• _EXERCISE AIM_:
Please return the lines below verbatim, beginning at the one that has "blue robot: 1 -> 0" and stopping after the one that has "red rocket: 7 -> 12", and add no other lines.

Object correspondence data
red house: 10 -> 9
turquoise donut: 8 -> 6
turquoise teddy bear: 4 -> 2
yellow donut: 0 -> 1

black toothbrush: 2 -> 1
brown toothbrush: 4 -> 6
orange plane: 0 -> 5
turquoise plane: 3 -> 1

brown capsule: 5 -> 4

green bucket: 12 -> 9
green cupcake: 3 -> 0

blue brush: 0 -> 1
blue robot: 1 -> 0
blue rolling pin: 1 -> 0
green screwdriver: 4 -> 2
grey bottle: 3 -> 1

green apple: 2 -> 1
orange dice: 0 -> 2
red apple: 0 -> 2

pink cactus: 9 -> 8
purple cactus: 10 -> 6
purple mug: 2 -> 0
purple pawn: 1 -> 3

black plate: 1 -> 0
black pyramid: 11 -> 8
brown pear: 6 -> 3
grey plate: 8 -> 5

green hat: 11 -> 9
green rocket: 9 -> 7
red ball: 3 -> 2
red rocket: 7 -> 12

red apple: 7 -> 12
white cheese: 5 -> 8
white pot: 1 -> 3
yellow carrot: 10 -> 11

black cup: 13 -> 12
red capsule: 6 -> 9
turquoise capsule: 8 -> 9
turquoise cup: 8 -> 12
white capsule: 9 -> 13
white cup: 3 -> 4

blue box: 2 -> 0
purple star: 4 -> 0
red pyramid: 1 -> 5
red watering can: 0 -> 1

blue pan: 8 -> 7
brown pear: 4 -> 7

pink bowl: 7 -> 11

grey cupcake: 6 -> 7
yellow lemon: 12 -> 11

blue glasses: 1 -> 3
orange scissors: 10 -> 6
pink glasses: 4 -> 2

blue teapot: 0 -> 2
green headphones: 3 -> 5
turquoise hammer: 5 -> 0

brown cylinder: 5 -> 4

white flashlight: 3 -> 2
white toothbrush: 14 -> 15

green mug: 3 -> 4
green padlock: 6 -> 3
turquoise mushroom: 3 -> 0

• _SOLUTION TO THIS PROBLEM_:
blue robot: 1 -> 0
blue rolling pin: 1 -> 0
green screwdriver: 4 -> 2
grey bottle: 3 -> 1

green apple: 2 -> 1
orange dice: 0 -> 2
red apple: 0 -> 2

pink cactus: 9 -> 8
purple cactus: 10 -> 6
purple mug: 2 -> 0
purple pawn: 1 -> 3

black plate: 1 -> 0
black pyramid: 11 -> 8
brown pear: 6 -> 3
grey plate: 8 -> 5

green hat: 11 -> 9
green rocket: 9 -> 7
red ball: 3 -> 2
red rocket: 7 -> 12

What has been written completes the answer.